=== WRITTEN REQUEST ===
Could you return every line of the entries below word for word, omitting the pictures?

=== GIVEN INFORMATION ===
---+---
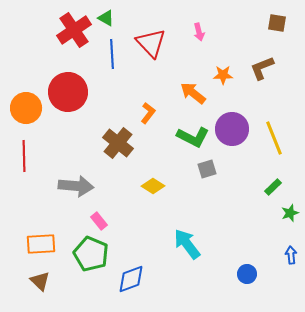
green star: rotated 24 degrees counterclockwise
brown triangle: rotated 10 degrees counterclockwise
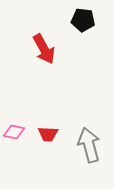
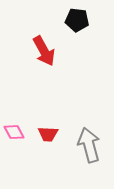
black pentagon: moved 6 px left
red arrow: moved 2 px down
pink diamond: rotated 50 degrees clockwise
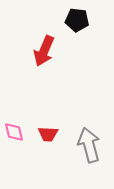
red arrow: rotated 52 degrees clockwise
pink diamond: rotated 15 degrees clockwise
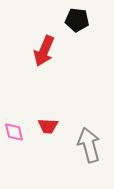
red trapezoid: moved 8 px up
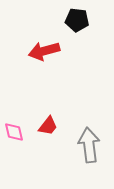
red arrow: rotated 52 degrees clockwise
red trapezoid: rotated 55 degrees counterclockwise
gray arrow: rotated 8 degrees clockwise
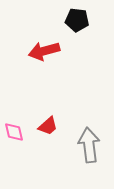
red trapezoid: rotated 10 degrees clockwise
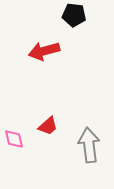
black pentagon: moved 3 px left, 5 px up
pink diamond: moved 7 px down
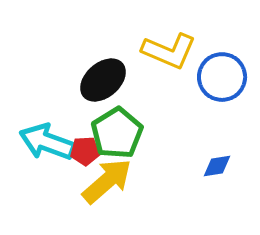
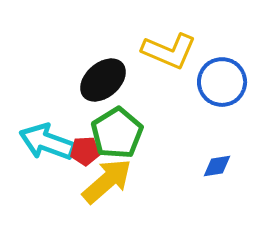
blue circle: moved 5 px down
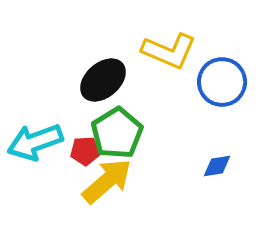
cyan arrow: moved 12 px left; rotated 40 degrees counterclockwise
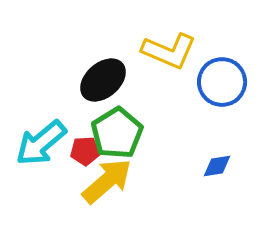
cyan arrow: moved 6 px right, 1 px down; rotated 20 degrees counterclockwise
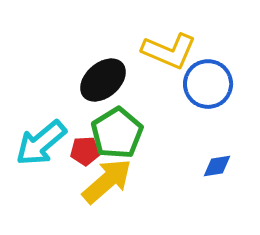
blue circle: moved 14 px left, 2 px down
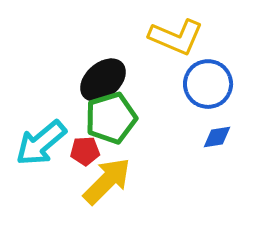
yellow L-shape: moved 7 px right, 14 px up
green pentagon: moved 6 px left, 15 px up; rotated 15 degrees clockwise
blue diamond: moved 29 px up
yellow arrow: rotated 4 degrees counterclockwise
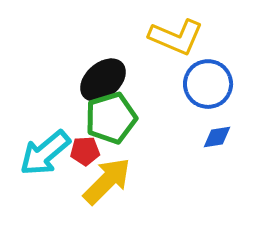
cyan arrow: moved 4 px right, 10 px down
---+---
=== TASK SOLUTION ===
green star: rotated 24 degrees counterclockwise
brown triangle: rotated 10 degrees counterclockwise
black pentagon: moved 6 px left
red arrow: moved 2 px down
pink diamond: rotated 50 degrees clockwise
red arrow: rotated 52 degrees clockwise
pink diamond: rotated 15 degrees clockwise
red trapezoid: moved 8 px up
red arrow: rotated 52 degrees clockwise
red trapezoid: rotated 55 degrees counterclockwise
gray arrow: rotated 8 degrees clockwise
red trapezoid: rotated 10 degrees clockwise
black pentagon: moved 3 px left, 5 px up
pink diamond: moved 7 px down
blue circle: moved 5 px down
cyan arrow: moved 12 px left; rotated 40 degrees counterclockwise
cyan arrow: moved 6 px right, 1 px down; rotated 20 degrees counterclockwise
blue circle: moved 14 px left, 2 px down
yellow L-shape: moved 7 px right, 14 px up
green pentagon: moved 6 px left, 15 px up; rotated 15 degrees clockwise
blue diamond: moved 29 px up
yellow arrow: rotated 4 degrees counterclockwise
cyan arrow: moved 4 px right, 10 px down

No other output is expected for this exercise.